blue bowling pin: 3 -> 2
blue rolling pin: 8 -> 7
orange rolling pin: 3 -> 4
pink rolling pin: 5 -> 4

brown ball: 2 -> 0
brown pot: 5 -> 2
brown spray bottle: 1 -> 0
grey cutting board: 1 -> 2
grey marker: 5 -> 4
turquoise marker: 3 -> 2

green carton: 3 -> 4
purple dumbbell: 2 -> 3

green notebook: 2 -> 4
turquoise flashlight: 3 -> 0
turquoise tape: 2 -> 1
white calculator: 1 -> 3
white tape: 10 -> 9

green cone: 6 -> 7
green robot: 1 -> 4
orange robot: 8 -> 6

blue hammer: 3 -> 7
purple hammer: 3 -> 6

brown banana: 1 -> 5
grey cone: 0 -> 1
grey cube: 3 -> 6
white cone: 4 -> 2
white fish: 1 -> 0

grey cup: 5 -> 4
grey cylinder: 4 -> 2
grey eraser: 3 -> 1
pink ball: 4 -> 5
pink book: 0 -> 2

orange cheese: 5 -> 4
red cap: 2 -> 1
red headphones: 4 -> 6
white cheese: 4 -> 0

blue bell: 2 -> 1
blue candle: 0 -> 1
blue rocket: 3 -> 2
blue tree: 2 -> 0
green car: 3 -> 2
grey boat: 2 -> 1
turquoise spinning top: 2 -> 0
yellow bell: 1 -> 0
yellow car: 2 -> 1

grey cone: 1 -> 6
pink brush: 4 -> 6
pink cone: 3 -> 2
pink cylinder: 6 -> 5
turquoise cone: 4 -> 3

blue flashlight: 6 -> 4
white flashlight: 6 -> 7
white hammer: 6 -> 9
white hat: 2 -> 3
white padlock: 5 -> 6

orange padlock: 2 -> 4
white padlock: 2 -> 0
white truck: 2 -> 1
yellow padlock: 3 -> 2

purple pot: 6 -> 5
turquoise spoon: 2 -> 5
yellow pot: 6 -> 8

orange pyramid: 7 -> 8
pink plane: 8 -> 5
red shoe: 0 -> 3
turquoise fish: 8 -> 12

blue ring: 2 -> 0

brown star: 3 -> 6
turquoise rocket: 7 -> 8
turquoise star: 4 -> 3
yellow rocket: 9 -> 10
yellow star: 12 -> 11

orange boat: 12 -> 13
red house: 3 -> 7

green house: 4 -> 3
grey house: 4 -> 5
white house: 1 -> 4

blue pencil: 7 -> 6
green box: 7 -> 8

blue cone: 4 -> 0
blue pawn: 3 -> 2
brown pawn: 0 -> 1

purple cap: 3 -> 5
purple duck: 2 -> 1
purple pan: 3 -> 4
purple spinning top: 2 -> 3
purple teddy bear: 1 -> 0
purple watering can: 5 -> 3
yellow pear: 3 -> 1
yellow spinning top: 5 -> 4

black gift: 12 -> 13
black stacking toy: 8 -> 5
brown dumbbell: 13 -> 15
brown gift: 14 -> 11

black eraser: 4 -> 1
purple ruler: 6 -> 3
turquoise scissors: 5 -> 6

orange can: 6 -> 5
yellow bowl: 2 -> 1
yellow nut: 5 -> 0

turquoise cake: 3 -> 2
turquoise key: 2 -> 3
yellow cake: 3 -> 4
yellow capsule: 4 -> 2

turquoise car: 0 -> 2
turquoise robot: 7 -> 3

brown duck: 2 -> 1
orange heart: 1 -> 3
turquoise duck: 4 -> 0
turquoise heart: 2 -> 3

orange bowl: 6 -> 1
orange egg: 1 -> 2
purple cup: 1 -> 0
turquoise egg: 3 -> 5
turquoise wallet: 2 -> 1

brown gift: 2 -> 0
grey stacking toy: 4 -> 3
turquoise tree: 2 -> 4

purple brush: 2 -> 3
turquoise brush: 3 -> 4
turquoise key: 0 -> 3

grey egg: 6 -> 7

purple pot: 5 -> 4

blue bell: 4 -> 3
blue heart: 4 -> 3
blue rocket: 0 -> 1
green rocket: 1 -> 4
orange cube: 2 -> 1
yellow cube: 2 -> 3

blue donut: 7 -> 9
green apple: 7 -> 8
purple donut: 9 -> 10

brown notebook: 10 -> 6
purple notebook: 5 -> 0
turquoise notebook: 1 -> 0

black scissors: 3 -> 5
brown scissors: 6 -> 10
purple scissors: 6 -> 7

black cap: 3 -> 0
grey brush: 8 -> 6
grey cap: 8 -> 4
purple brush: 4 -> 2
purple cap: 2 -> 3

####

## [TASK GOAL]
Each entry above is to be duplicated exactly, with nothing left out.

## [WRITTEN SOLUTION]
blue bowling pin: 3 -> 2
blue rolling pin: 8 -> 7
orange rolling pin: 3 -> 4
pink rolling pin: 5 -> 4

brown ball: 2 -> 0
brown pot: 5 -> 2
brown spray bottle: 1 -> 0
grey cutting board: 1 -> 2
grey marker: 5 -> 4
turquoise marker: 3 -> 2

green carton: 3 -> 4
purple dumbbell: 2 -> 3

green notebook: 2 -> 4
turquoise flashlight: 3 -> 0
turquoise tape: 2 -> 1
white calculator: 1 -> 3
white tape: 10 -> 9

green cone: 6 -> 7
green robot: 1 -> 4
orange robot: 8 -> 6

blue hammer: 3 -> 7
purple hammer: 3 -> 6

brown banana: 1 -> 5
grey cone: 0 -> 1
grey cube: 3 -> 6
white cone: 4 -> 2
white fish: 1 -> 0

grey cup: 5 -> 4
grey cylinder: 4 -> 2
grey eraser: 3 -> 1
pink ball: 4 -> 5
pink book: 0 -> 2

orange cheese: 5 -> 4
red cap: 2 -> 1
red headphones: 4 -> 6
white cheese: 4 -> 0

blue bell: 2 -> 1
blue candle: 0 -> 1
blue rocket: 3 -> 2
blue tree: 2 -> 0
green car: 3 -> 2
grey boat: 2 -> 1
turquoise spinning top: 2 -> 0
yellow bell: 1 -> 0
yellow car: 2 -> 1

grey cone: 1 -> 6
pink brush: 4 -> 6
pink cone: 3 -> 2
pink cylinder: 6 -> 5
turquoise cone: 4 -> 3

blue flashlight: 6 -> 4
white flashlight: 6 -> 7
white hammer: 6 -> 9
white hat: 2 -> 3
white padlock: 5 -> 6

orange padlock: 2 -> 4
white padlock: 2 -> 0
white truck: 2 -> 1
yellow padlock: 3 -> 2

purple pot: 6 -> 5
turquoise spoon: 2 -> 5
yellow pot: 6 -> 8

orange pyramid: 7 -> 8
pink plane: 8 -> 5
red shoe: 0 -> 3
turquoise fish: 8 -> 12

blue ring: 2 -> 0

brown star: 3 -> 6
turquoise rocket: 7 -> 8
turquoise star: 4 -> 3
yellow rocket: 9 -> 10
yellow star: 12 -> 11

orange boat: 12 -> 13
red house: 3 -> 7

green house: 4 -> 3
grey house: 4 -> 5
white house: 1 -> 4

blue pencil: 7 -> 6
green box: 7 -> 8

blue cone: 4 -> 0
blue pawn: 3 -> 2
brown pawn: 0 -> 1

purple cap: 3 -> 5
purple duck: 2 -> 1
purple pan: 3 -> 4
purple spinning top: 2 -> 3
purple teddy bear: 1 -> 0
purple watering can: 5 -> 3
yellow pear: 3 -> 1
yellow spinning top: 5 -> 4

black gift: 12 -> 13
black stacking toy: 8 -> 5
brown dumbbell: 13 -> 15
brown gift: 14 -> 11

black eraser: 4 -> 1
purple ruler: 6 -> 3
turquoise scissors: 5 -> 6

orange can: 6 -> 5
yellow bowl: 2 -> 1
yellow nut: 5 -> 0

turquoise cake: 3 -> 2
turquoise key: 2 -> 3
yellow cake: 3 -> 4
yellow capsule: 4 -> 2

turquoise car: 0 -> 2
turquoise robot: 7 -> 3

brown duck: 2 -> 1
orange heart: 1 -> 3
turquoise duck: 4 -> 0
turquoise heart: 2 -> 3

orange bowl: 6 -> 1
orange egg: 1 -> 2
purple cup: 1 -> 0
turquoise egg: 3 -> 5
turquoise wallet: 2 -> 1

brown gift: 2 -> 0
grey stacking toy: 4 -> 3
turquoise tree: 2 -> 4

purple brush: 2 -> 3
turquoise brush: 3 -> 4
turquoise key: 0 -> 3

grey egg: 6 -> 7

purple pot: 5 -> 4

blue bell: 4 -> 3
blue heart: 4 -> 3
blue rocket: 0 -> 1
green rocket: 1 -> 4
orange cube: 2 -> 1
yellow cube: 2 -> 3

blue donut: 7 -> 9
green apple: 7 -> 8
purple donut: 9 -> 10

brown notebook: 10 -> 6
purple notebook: 5 -> 0
turquoise notebook: 1 -> 0

black scissors: 3 -> 5
brown scissors: 6 -> 10
purple scissors: 6 -> 7

black cap: 3 -> 0
grey brush: 8 -> 6
grey cap: 8 -> 4
purple brush: 4 -> 2
purple cap: 2 -> 3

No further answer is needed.